> [Data yang ditampilkan]:
+++++

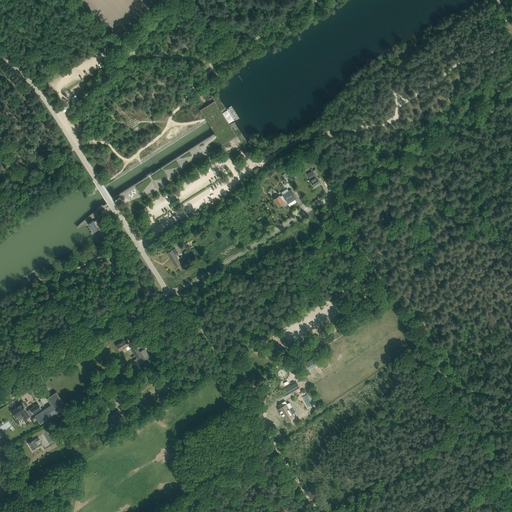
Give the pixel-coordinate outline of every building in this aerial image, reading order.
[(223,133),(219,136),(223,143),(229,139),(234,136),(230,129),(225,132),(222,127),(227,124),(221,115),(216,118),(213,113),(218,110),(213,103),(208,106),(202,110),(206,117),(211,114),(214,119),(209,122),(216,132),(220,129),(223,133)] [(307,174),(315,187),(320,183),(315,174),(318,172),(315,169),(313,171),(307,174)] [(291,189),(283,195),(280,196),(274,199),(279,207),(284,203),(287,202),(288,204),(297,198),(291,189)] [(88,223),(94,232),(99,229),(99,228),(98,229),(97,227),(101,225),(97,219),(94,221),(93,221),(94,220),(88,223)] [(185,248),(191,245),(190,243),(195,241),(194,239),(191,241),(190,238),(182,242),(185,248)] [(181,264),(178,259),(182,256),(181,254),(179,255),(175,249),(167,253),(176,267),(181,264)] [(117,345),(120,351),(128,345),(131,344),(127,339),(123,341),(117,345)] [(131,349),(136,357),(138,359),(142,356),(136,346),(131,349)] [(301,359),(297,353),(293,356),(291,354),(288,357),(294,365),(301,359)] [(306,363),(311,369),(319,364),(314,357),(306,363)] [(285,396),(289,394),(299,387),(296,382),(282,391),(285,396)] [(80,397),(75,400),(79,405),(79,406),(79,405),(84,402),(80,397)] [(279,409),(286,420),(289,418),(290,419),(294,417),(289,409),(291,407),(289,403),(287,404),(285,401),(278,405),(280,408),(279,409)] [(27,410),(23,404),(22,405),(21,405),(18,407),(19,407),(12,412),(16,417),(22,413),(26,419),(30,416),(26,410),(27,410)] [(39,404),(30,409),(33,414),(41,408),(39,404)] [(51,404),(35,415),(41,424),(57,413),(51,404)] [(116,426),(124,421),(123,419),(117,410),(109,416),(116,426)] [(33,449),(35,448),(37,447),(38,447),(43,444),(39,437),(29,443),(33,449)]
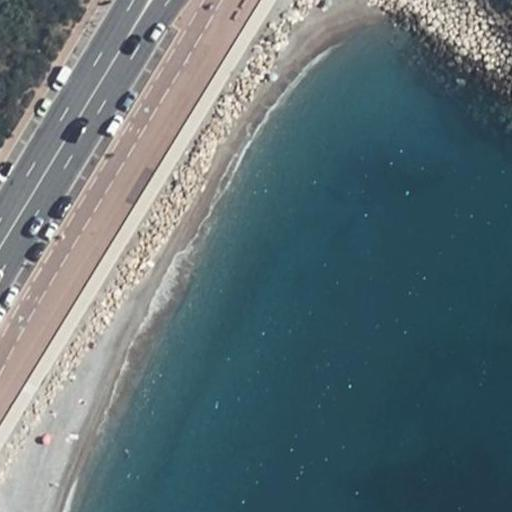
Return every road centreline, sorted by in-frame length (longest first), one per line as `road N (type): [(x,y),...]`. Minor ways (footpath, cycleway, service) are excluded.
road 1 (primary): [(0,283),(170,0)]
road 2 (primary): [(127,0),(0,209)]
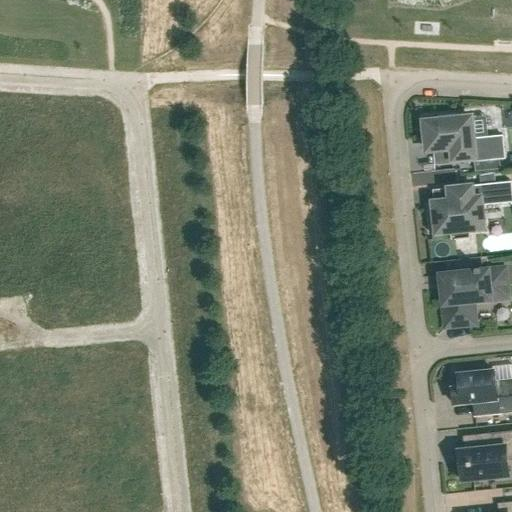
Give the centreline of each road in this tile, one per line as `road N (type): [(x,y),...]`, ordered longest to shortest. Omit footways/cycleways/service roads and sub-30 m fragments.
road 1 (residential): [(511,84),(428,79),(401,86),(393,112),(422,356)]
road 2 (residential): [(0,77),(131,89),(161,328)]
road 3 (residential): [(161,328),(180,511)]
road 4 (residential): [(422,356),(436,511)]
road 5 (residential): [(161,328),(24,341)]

+++++

> [Tugas Anda]: Kutip seluruh baris di atas tanpa mengubah apa pun. Gambar tidak perlu dimasukkan ke dalam jawaban.

> [Jawaban tertulis]:
Give the pixel-coordinate outline of every building in this aerial image, reading order.
[(223,133),(219,136),(223,143),(229,139),(234,136),(230,129),(225,132),(222,127),(227,124),(221,115),(216,118),(213,113),(218,110),(213,103),(208,106),(202,110),(206,117),(211,114),(214,119),(209,122),(216,132),(220,129),(223,133)] [(307,174),(315,187),(320,183),(315,174),(318,172),(315,169),(313,171),(307,174)] [(291,189),(283,195),(280,196),(274,199),(279,207),(284,203),(287,202),(288,204),(297,198),(291,189)] [(88,223),(94,232),(99,229),(99,228),(98,229),(97,227),(101,225),(97,219),(94,221),(93,221),(94,220),(88,223)] [(185,248),(191,245),(190,243),(195,241),(194,239),(191,241),(190,238),(182,242),(185,248)] [(181,264),(178,259),(182,256),(181,254),(179,255),(175,249),(167,253),(176,267),(181,264)] [(117,345),(120,351),(128,345),(131,344),(127,339),(123,341),(117,345)] [(131,349),(136,357),(138,359),(142,356),(136,346),(131,349)] [(301,359),(297,353),(293,356),(291,354),(288,357),(294,365),(301,359)] [(306,363),(311,369),(319,364),(314,357),(306,363)] [(285,396),(289,394),(299,387),(296,382),(282,391),(285,396)] [(80,397),(75,400),(79,405),(79,406),(79,405),(84,402),(80,397)] [(279,409),(286,420),(289,418),(290,419),(294,417),(289,409),(291,407),(289,403),(287,404),(285,401),(278,405),(280,408),(279,409)] [(27,410),(23,404),(22,405),(21,405),(18,407),(19,407),(12,412),(16,417),(22,413),(26,419),(30,416),(26,410),(27,410)] [(39,404),(30,409),(33,414),(41,408),(39,404)] [(51,404),(35,415),(41,424),(57,413),(51,404)] [(116,426),(124,421),(123,419),(117,410),(109,416),(116,426)] [(33,449),(35,448),(37,447),(38,447),(43,444),(39,437),(29,443),(33,449)]
Return every road centreline, sorted by in-frame length (longest first), one per line as `road N (type): [(x,y),...]`. Minor ways (footpath, cycleway, service) are excluded.
road 1 (primary): [(0,283),(170,0)]
road 2 (primary): [(127,0),(0,209)]
Give the centreline of each road in this tile, one per line as `road N (type): [(x,y),...]`, ordered longest to shortest. Omit footways/cycleways/service roads and sub-30 m fragments.
road 1 (residential): [(511,84),(428,79),(401,86),(393,112),(422,356)]
road 2 (residential): [(0,77),(131,89),(161,328)]
road 3 (residential): [(161,328),(180,511)]
road 4 (residential): [(422,356),(436,511)]
road 5 (residential): [(161,328),(24,341)]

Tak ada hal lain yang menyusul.